• ACTION ITEM: Copy the records below exactly, omitting any pictures they contain.

• LISTED ENTRIES:
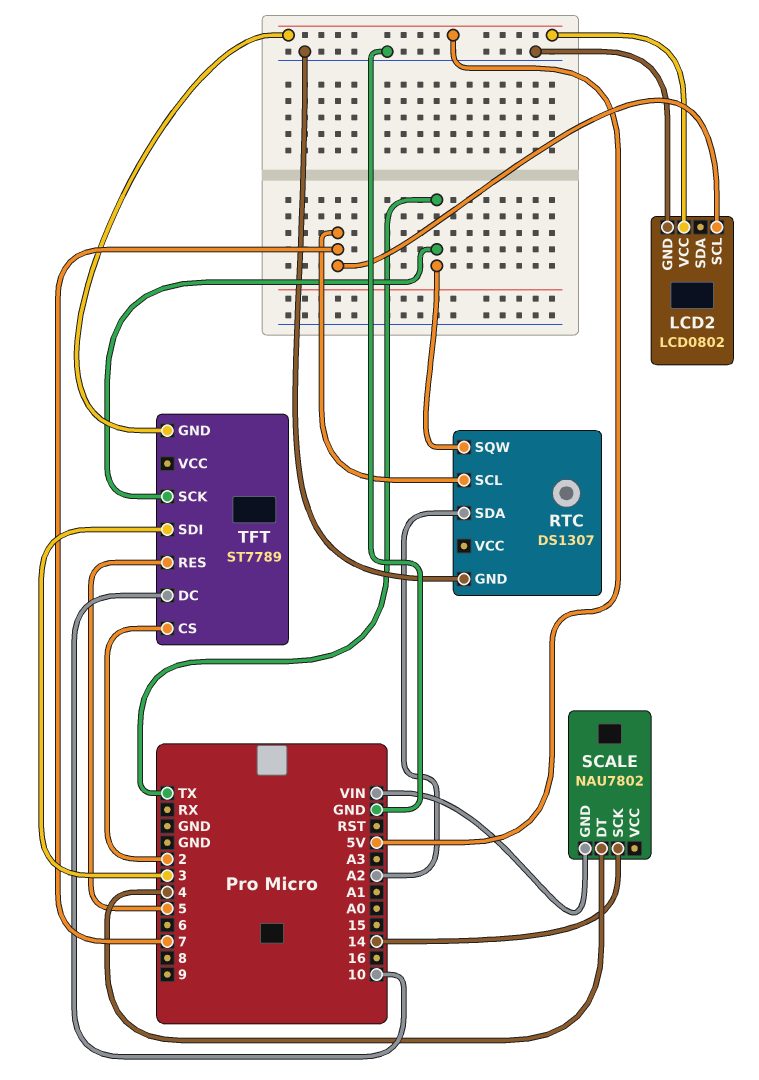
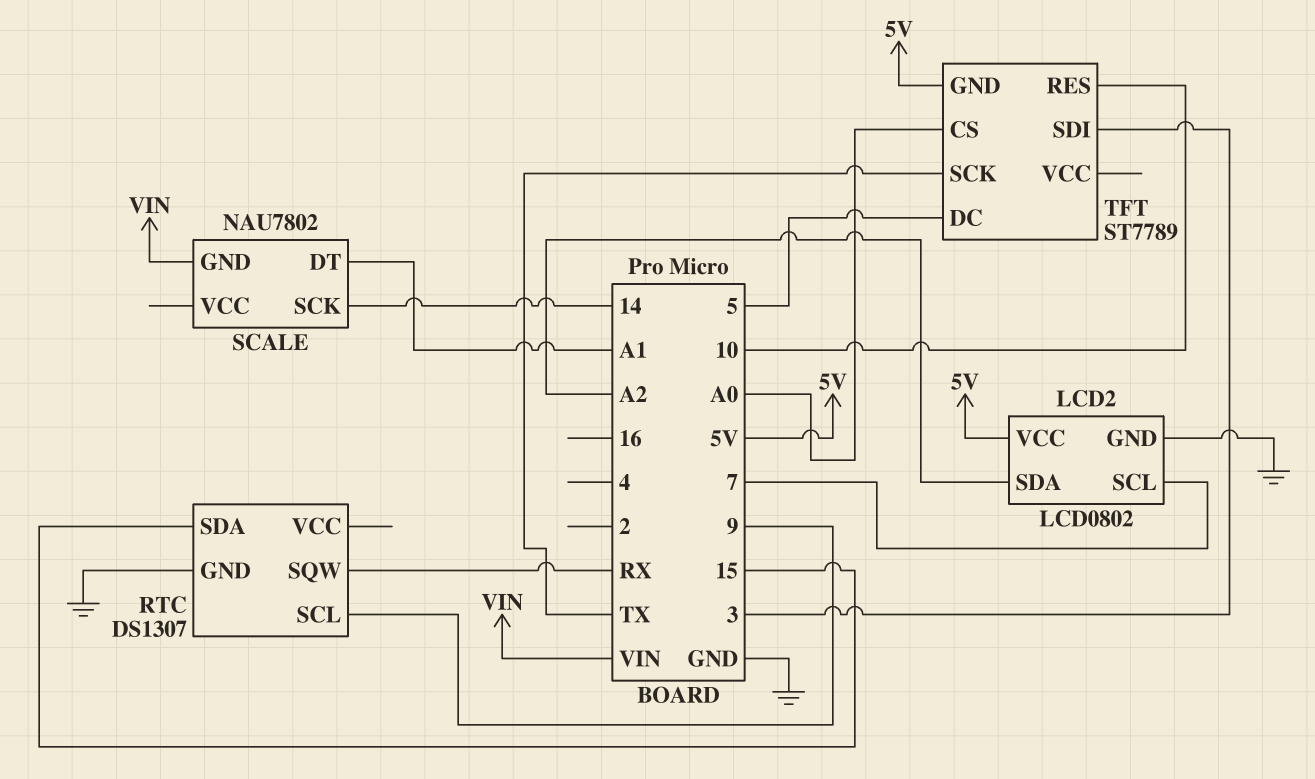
LCD2 pin SDA: none -> A2
RTC pin SCL: 7 -> 9
RTC pin SDA: A2 -> 15
RTC pin SQW: TX -> RX
SCALE pin DT: 4 -> A1
TFT pin CS: 2 -> A0
TFT pin DC: 10 -> 5
TFT pin RES: 5 -> 10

• OUTPUT BELOW:
LCD2 pin SDA: none -> A2
RTC pin SCL: 7 -> 9
RTC pin SDA: A2 -> 15
RTC pin SQW: TX -> RX
SCALE pin DT: 4 -> A1
TFT pin CS: 2 -> A0
TFT pin DC: 10 -> 5
TFT pin RES: 5 -> 10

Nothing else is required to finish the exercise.